Assignment> A word-for-word copy of every entry below is required; the images do not belong in it.

Listed entries>
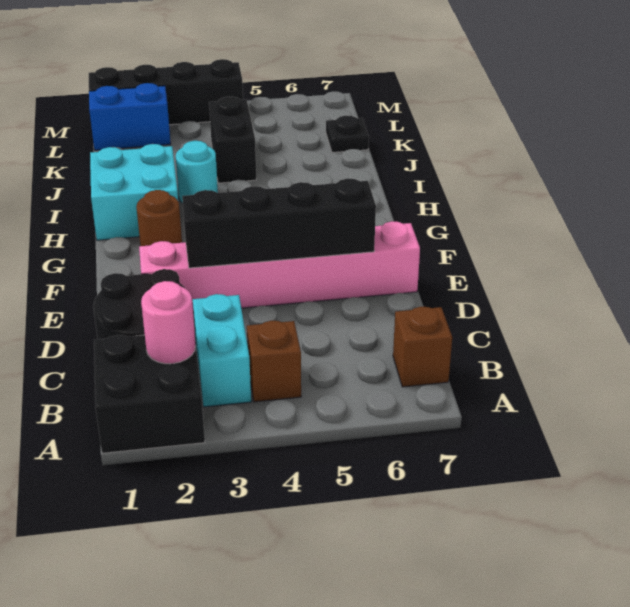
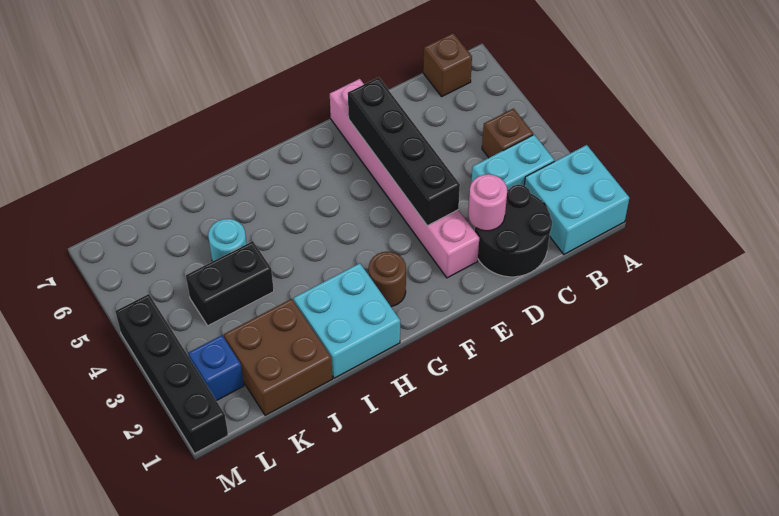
black brick A1:B2 level 1 -> cyan brick A1:B2 level 1
pink round brick B2 level 2 -> pink round brick D2 level 2
cyan round brick I3 level 1 -> cyan round brick J5 level 1
none -> brown brick J1:K2 level 1
black plate K7 level 1 -> none
blue brick L1:L2 level 1 -> blue brick L2 level 1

Answer to this problem>
black brick A1:B2 level 1 -> cyan brick A1:B2 level 1
pink round brick B2 level 2 -> pink round brick D2 level 2
cyan round brick I3 level 1 -> cyan round brick J5 level 1
none -> brown brick J1:K2 level 1
black plate K7 level 1 -> none
blue brick L1:L2 level 1 -> blue brick L2 level 1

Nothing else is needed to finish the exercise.